__DATA PROVIDED__
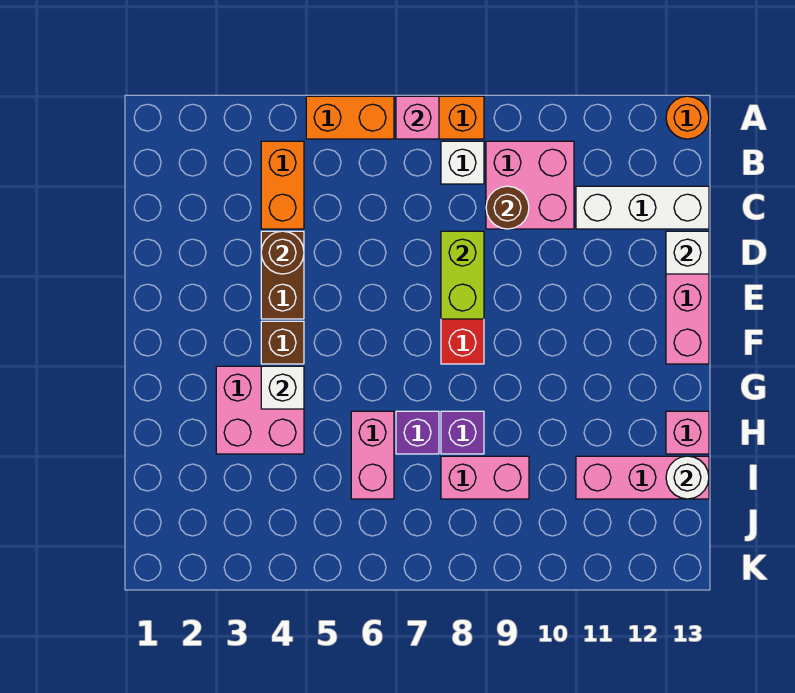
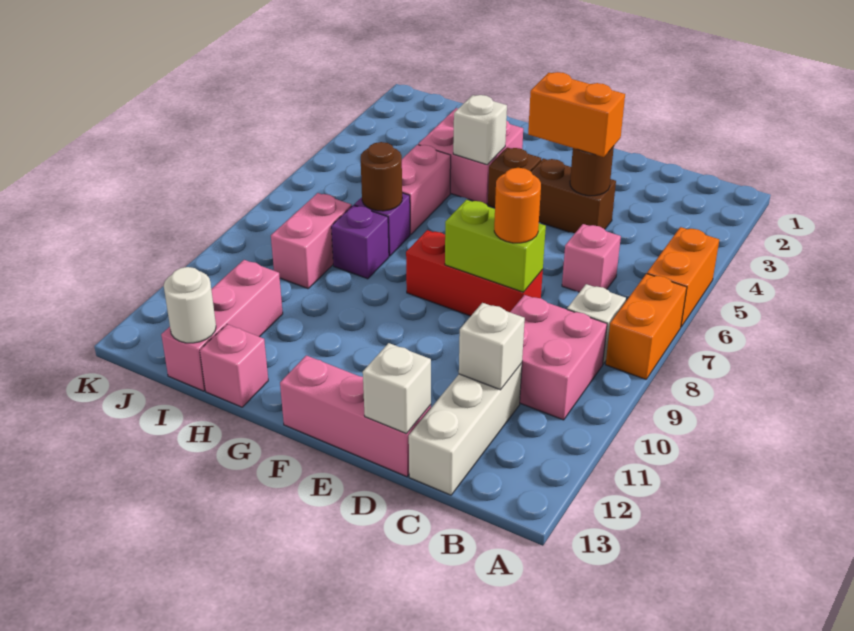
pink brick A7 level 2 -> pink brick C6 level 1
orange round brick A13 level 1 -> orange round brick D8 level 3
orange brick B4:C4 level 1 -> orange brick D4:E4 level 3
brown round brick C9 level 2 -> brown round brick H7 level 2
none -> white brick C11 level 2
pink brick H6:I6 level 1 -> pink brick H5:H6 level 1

...

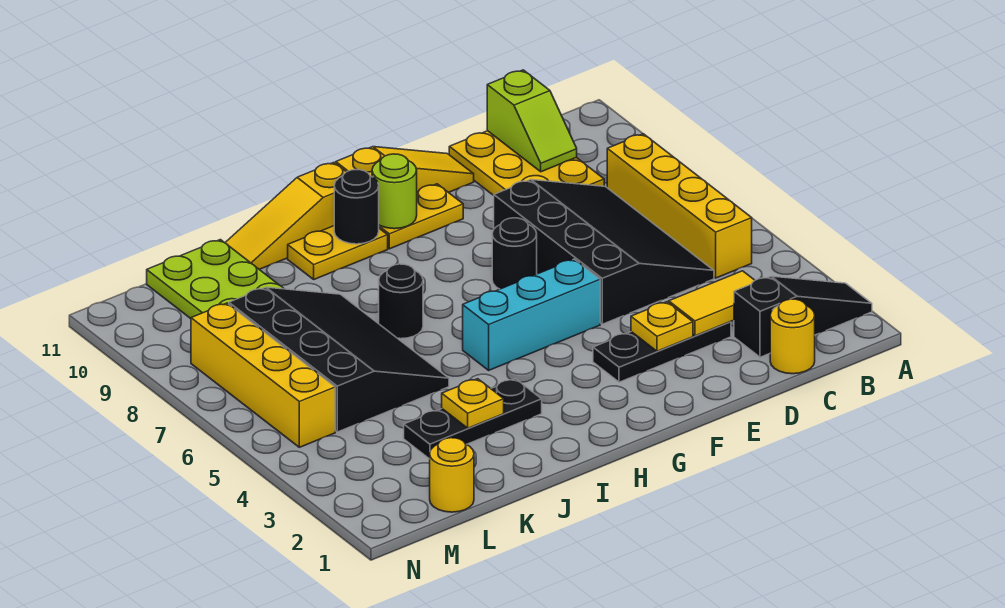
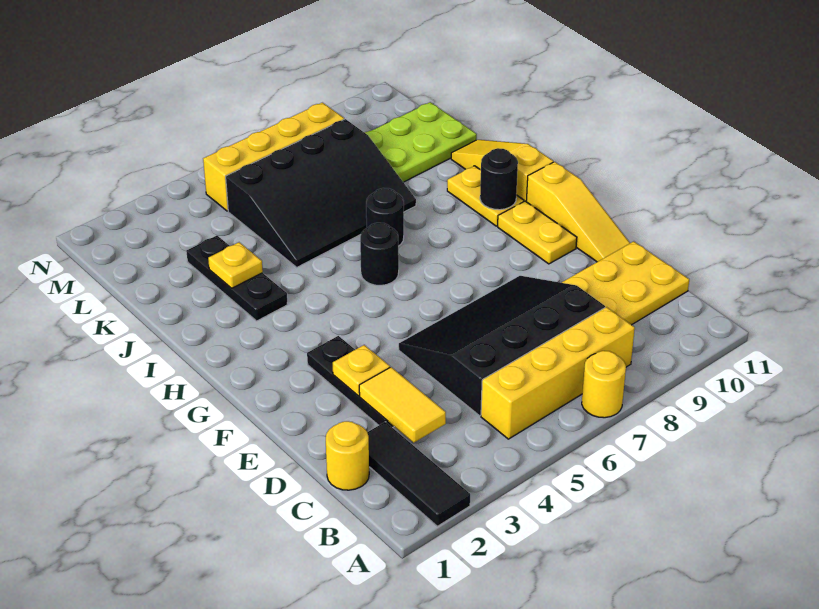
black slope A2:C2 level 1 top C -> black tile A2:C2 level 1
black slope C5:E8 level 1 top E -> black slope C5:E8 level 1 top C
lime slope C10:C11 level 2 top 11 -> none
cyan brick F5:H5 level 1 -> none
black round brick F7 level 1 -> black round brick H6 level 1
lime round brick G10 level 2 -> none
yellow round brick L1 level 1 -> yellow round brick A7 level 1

---

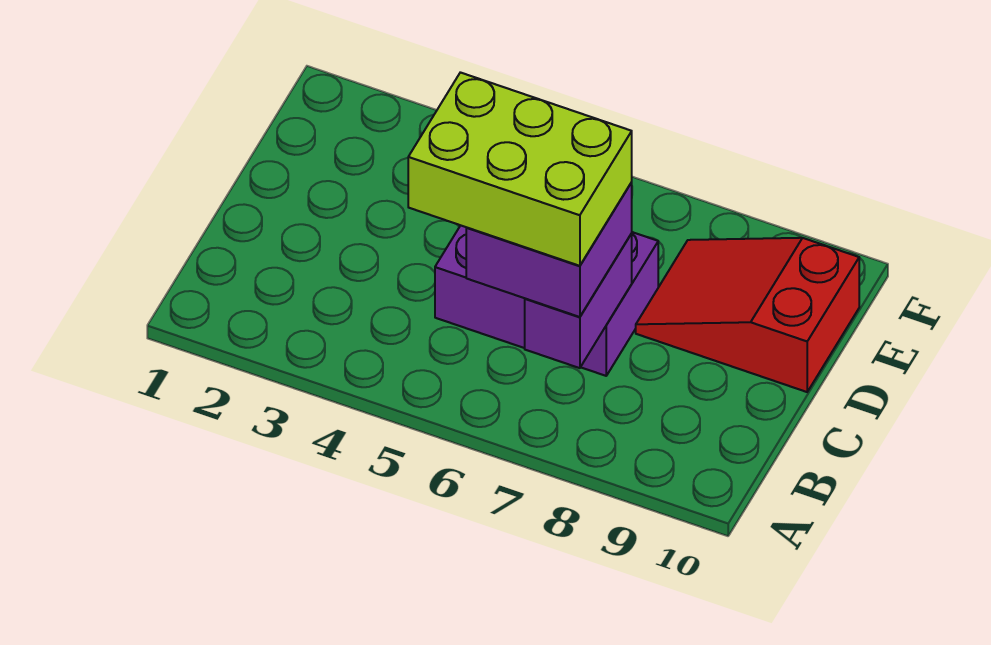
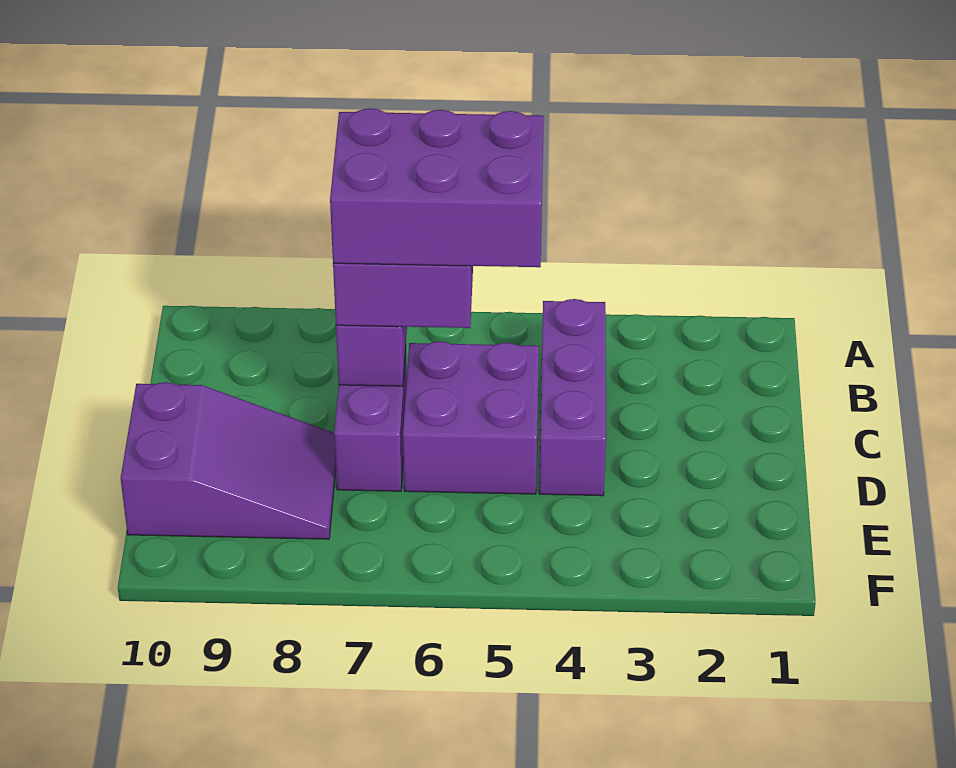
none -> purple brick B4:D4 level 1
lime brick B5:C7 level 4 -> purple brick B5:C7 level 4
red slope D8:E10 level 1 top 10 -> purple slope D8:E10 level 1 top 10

__EXERCISE BRIEF__
From the records above, quote only the lines running from the line with "black slope A2:C2" to the line with "yellow round brick L1", both lines included.

__EXPECTED ANSWER__
black slope A2:C2 level 1 top C -> black tile A2:C2 level 1
black slope C5:E8 level 1 top E -> black slope C5:E8 level 1 top C
lime slope C10:C11 level 2 top 11 -> none
cyan brick F5:H5 level 1 -> none
black round brick F7 level 1 -> black round brick H6 level 1
lime round brick G10 level 2 -> none
yellow round brick L1 level 1 -> yellow round brick A7 level 1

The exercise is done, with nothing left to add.